Provide only the number of lines below that hold "white".

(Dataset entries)
----------

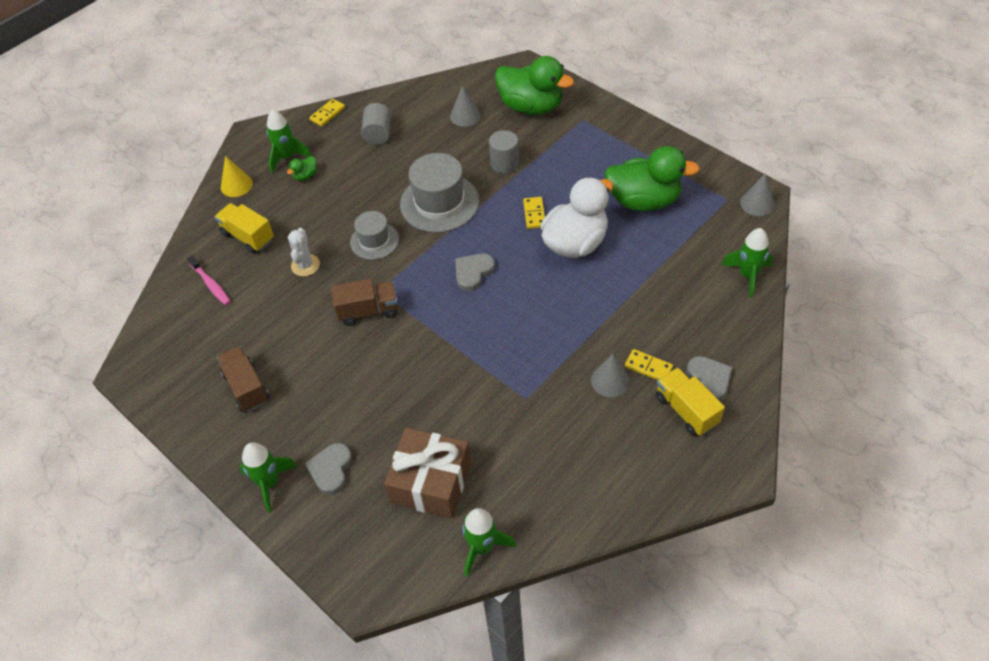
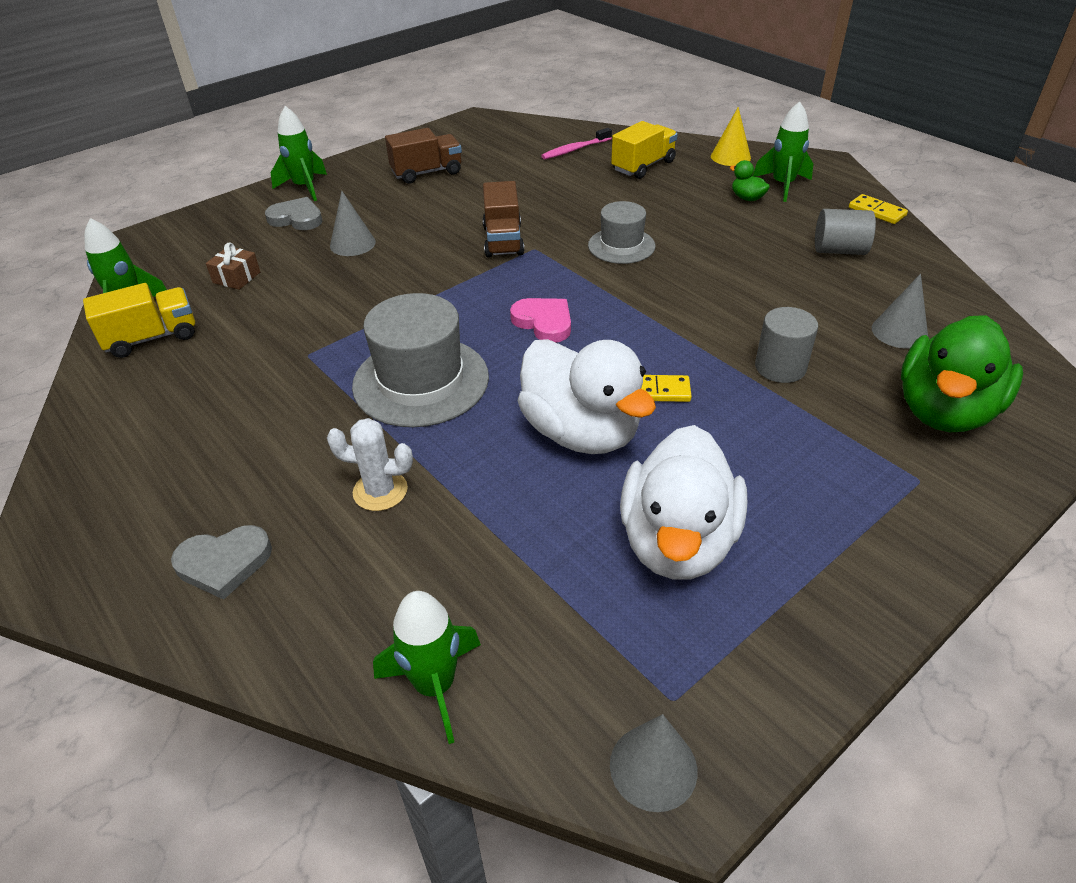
camera: 95 degrees right, 10 degrees down
white cactus [288,228,320,276] -> white cactus moved to [327,418,413,511]
brown gift [384,428,471,519] -> brown gift [206,242,260,290], size x0.44
grey hat [400,153,479,233] -> grey hat moved to [352,293,489,427]
grey heart [455,253,495,291] -> pink heart [510,298,571,342]
grey cone [591,354,629,397] -> grey cone moved to [330,191,376,256]
green duck [604,146,700,211] -> white duck [620,425,747,580]
yellow domino [625,349,673,380] -> none
yellow truck [656,367,725,436] -> yellow truck moved to [83,283,195,358]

----------

RESULT FOR THIS EXERCISE> 2